[Structured diff data]
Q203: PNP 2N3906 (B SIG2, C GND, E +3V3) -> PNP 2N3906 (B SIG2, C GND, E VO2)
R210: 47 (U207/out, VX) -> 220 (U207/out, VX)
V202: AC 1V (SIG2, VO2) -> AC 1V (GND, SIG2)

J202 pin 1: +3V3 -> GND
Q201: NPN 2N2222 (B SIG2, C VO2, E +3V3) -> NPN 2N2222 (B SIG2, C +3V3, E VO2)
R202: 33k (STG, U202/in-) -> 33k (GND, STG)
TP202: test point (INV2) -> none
==
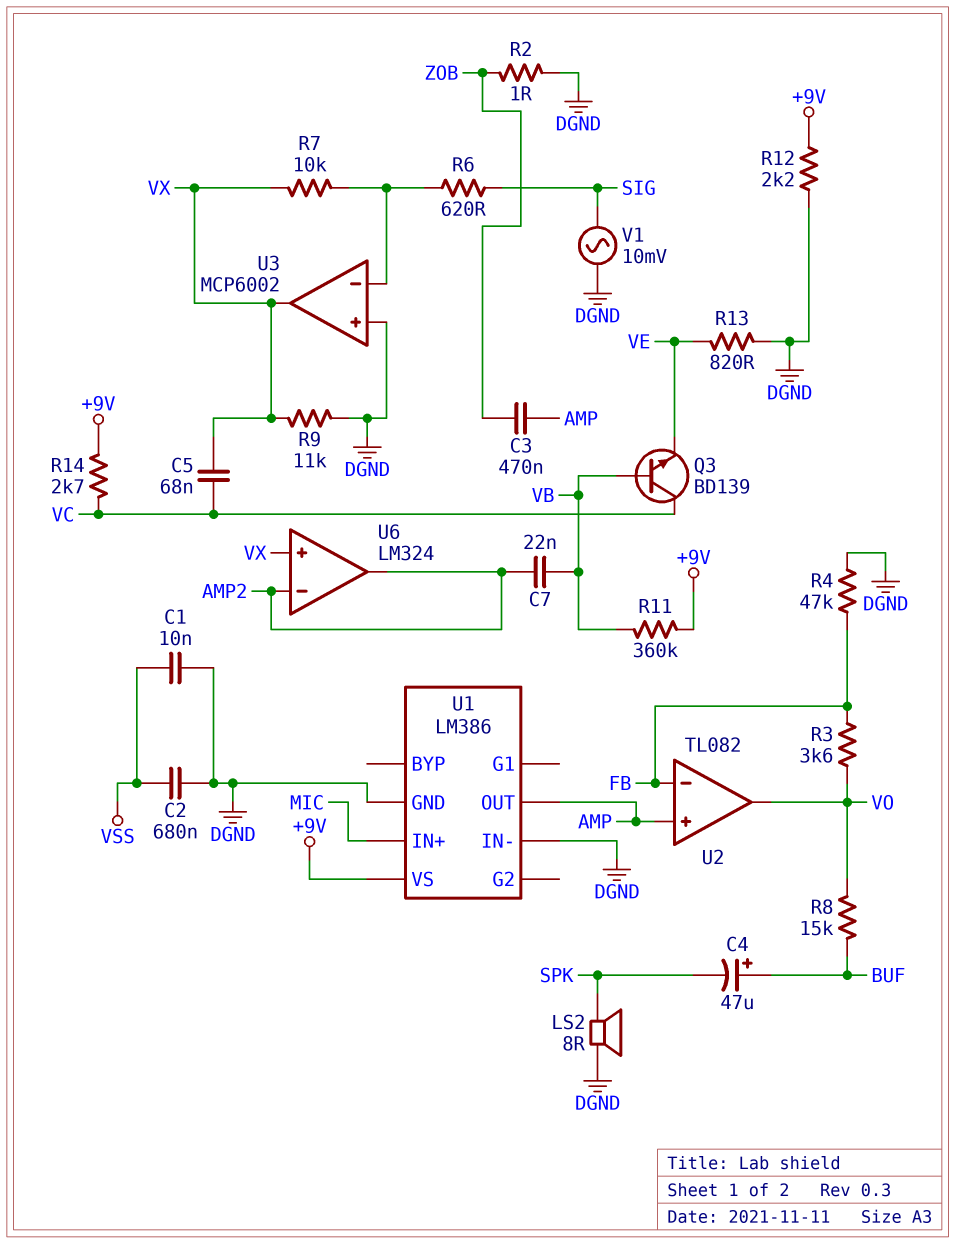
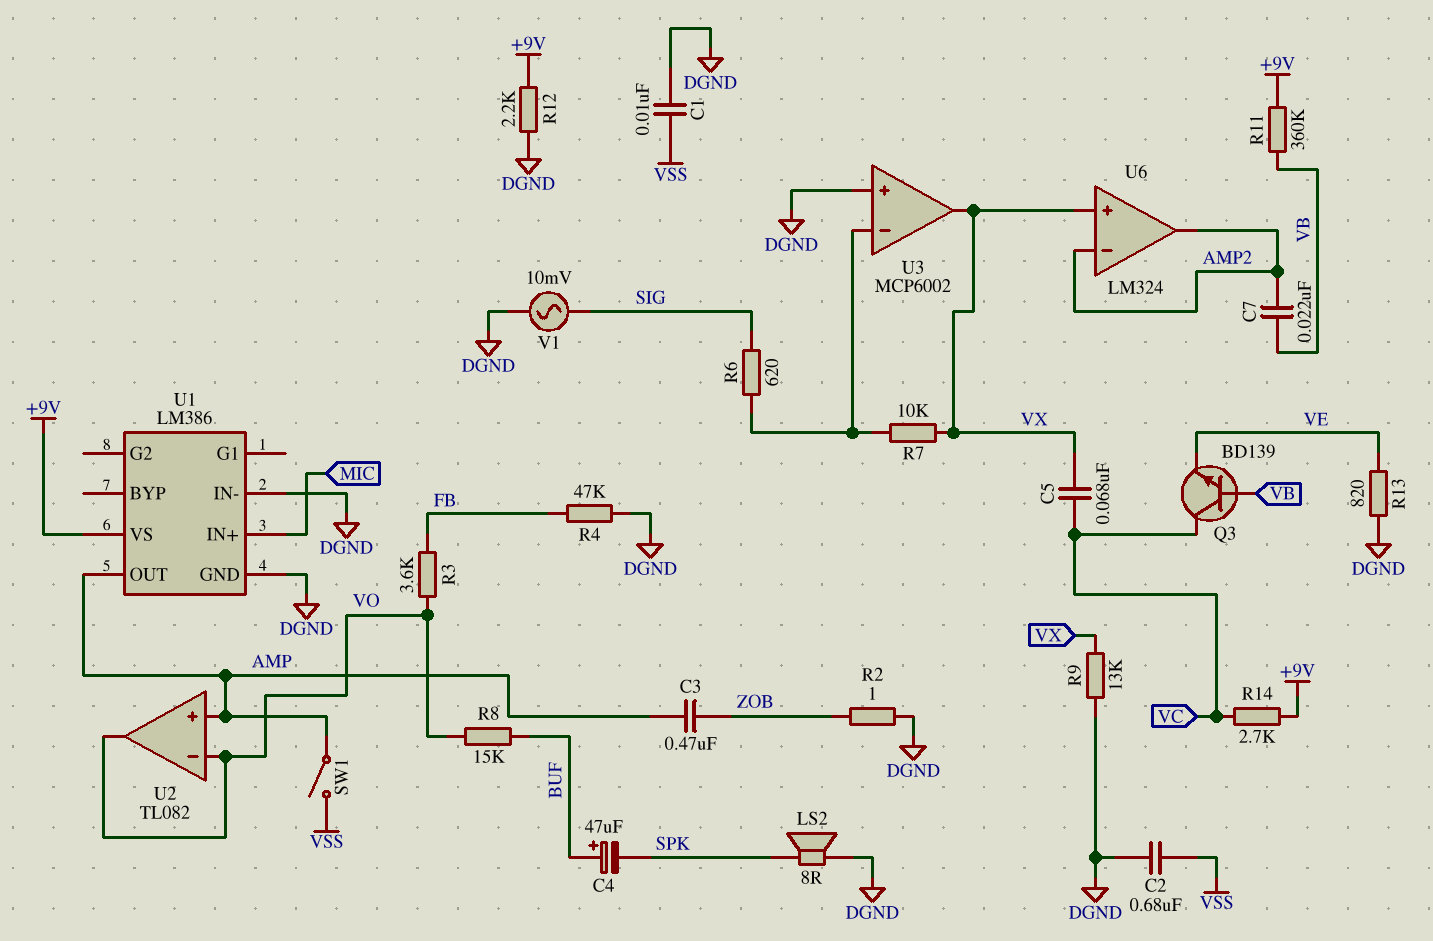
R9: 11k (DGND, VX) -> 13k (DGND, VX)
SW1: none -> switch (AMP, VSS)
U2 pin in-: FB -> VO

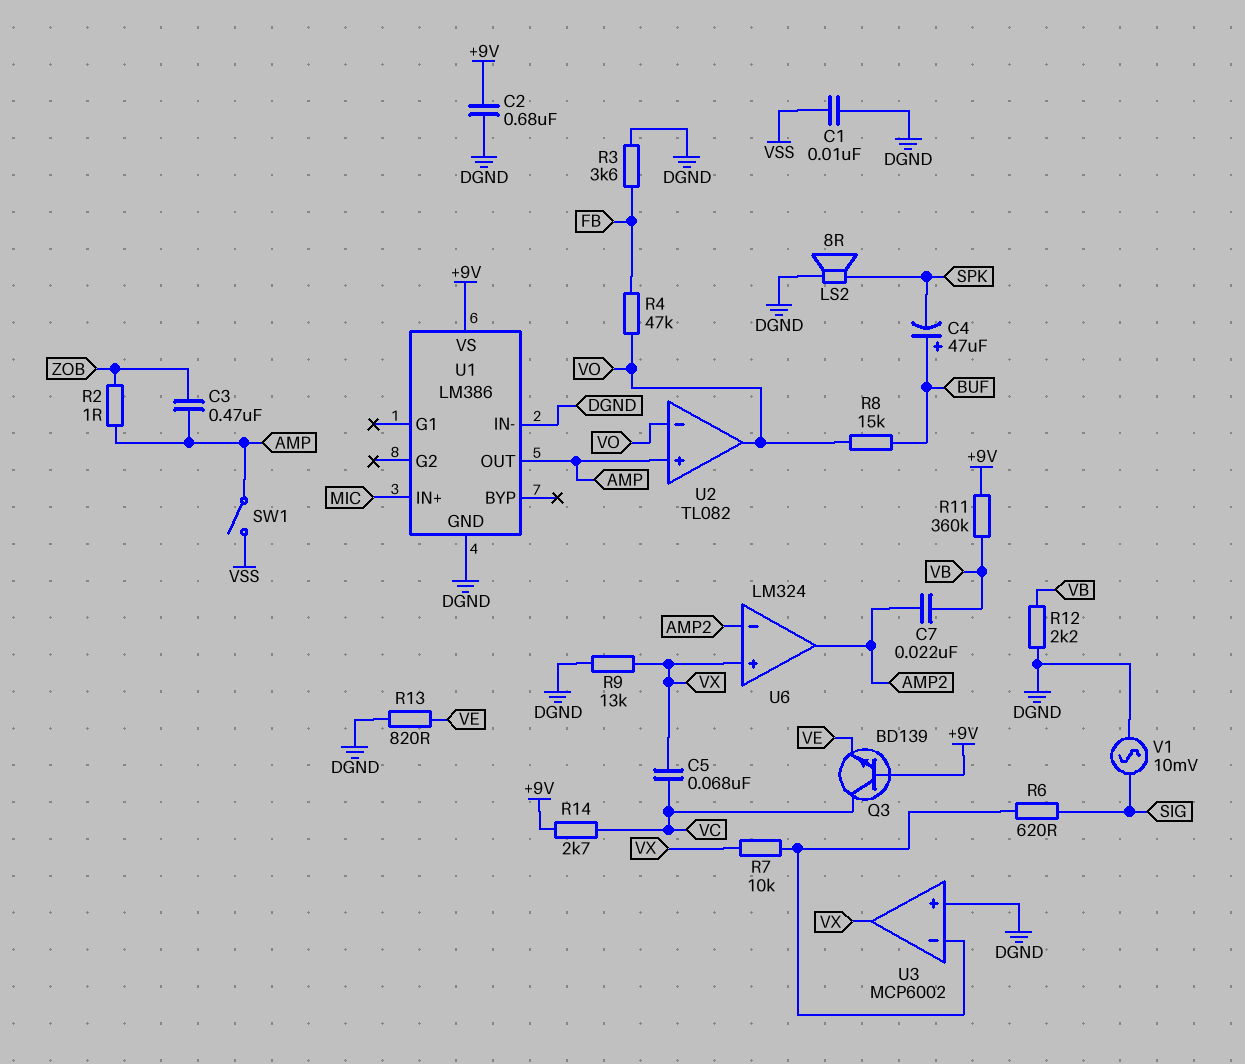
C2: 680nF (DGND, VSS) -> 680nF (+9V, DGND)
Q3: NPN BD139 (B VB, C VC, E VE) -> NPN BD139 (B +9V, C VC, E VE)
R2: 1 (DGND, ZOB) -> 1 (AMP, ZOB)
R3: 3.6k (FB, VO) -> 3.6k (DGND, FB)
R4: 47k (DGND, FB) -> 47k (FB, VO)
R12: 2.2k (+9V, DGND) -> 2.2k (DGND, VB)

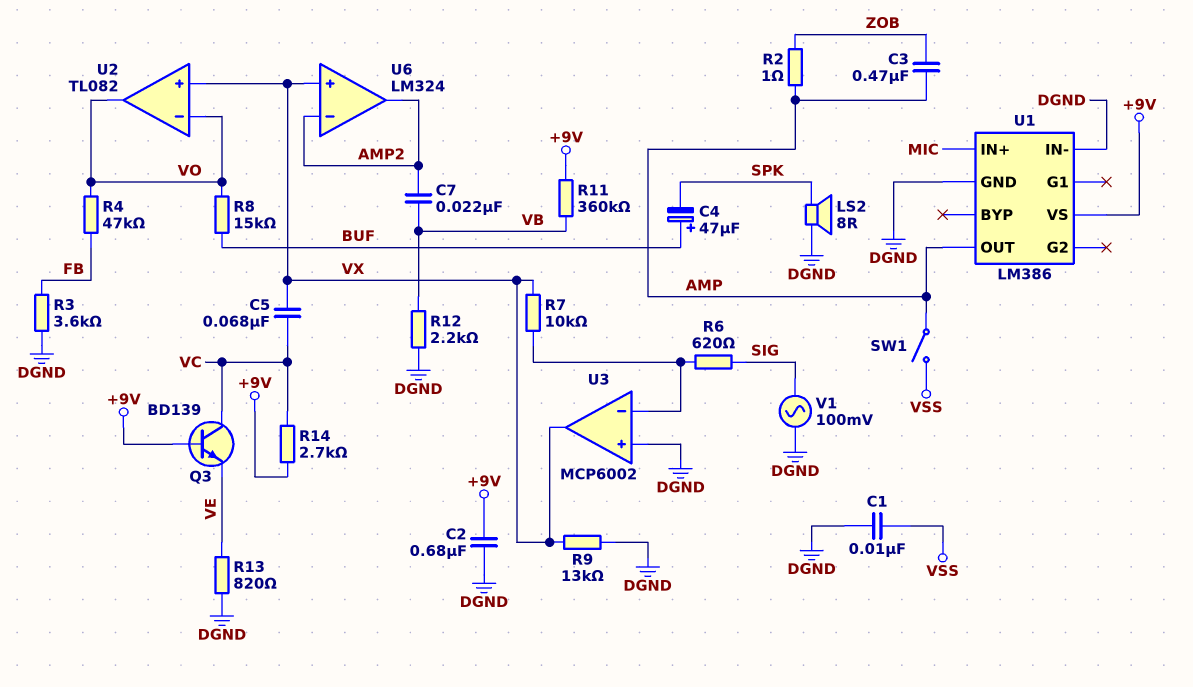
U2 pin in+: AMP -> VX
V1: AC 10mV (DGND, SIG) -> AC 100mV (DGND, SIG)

**EXERCISE BRIEF:**
The result should be an exact copy of only the lines above from the one that holds "R4: 47k (DGND, FB) -> 47k (FB, VO)" through the one that holds "V1: AC 10mV", both ends included, without pictures.

**TASK OUTPUT:**
R4: 47k (DGND, FB) -> 47k (FB, VO)
R12: 2.2k (+9V, DGND) -> 2.2k (DGND, VB)

U2 pin in+: AMP -> VX
V1: AC 10mV (DGND, SIG) -> AC 100mV (DGND, SIG)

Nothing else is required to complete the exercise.